* THE PROBLEM *
Since only the written part is wanted, repeat the records exactly and omit the pictures.

* MATERIAL PROVIDED *
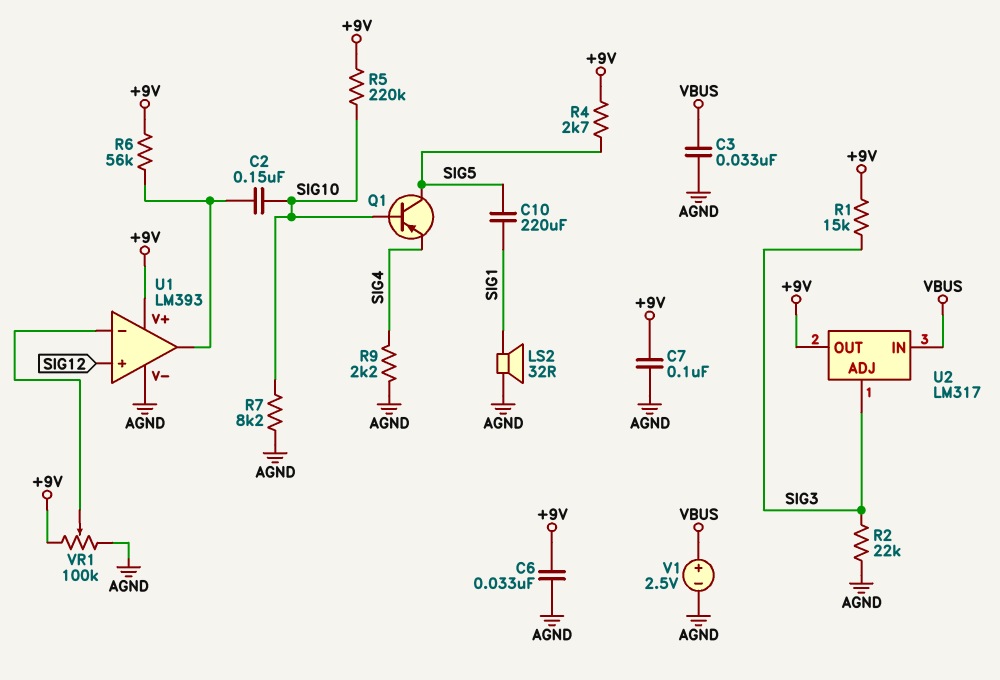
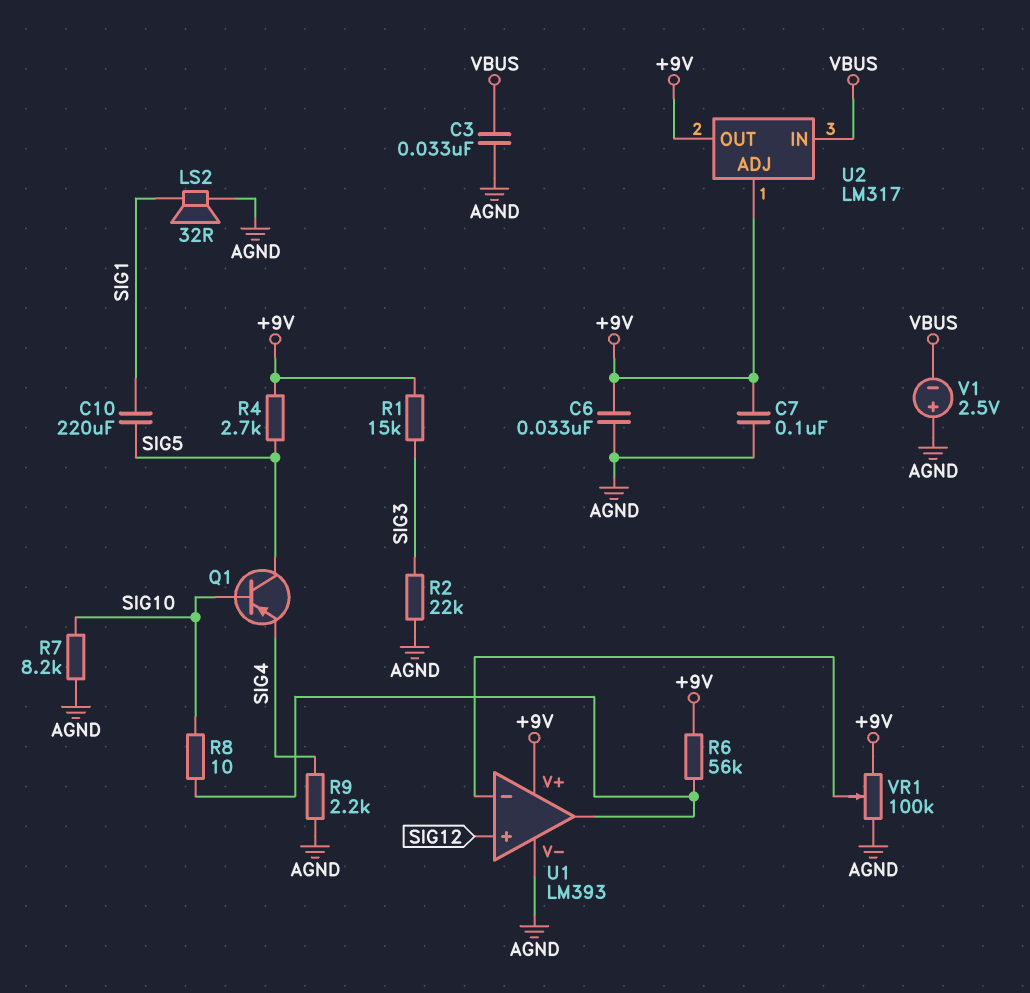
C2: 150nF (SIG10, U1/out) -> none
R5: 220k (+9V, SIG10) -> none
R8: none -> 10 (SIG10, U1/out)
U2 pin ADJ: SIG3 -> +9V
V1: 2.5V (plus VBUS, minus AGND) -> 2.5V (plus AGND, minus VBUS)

* EXERCISE SOLUTION *
C2: 150nF (SIG10, U1/out) -> none
R5: 220k (+9V, SIG10) -> none
R8: none -> 10 (SIG10, U1/out)
U2 pin ADJ: SIG3 -> +9V
V1: 2.5V (plus VBUS, minus AGND) -> 2.5V (plus AGND, minus VBUS)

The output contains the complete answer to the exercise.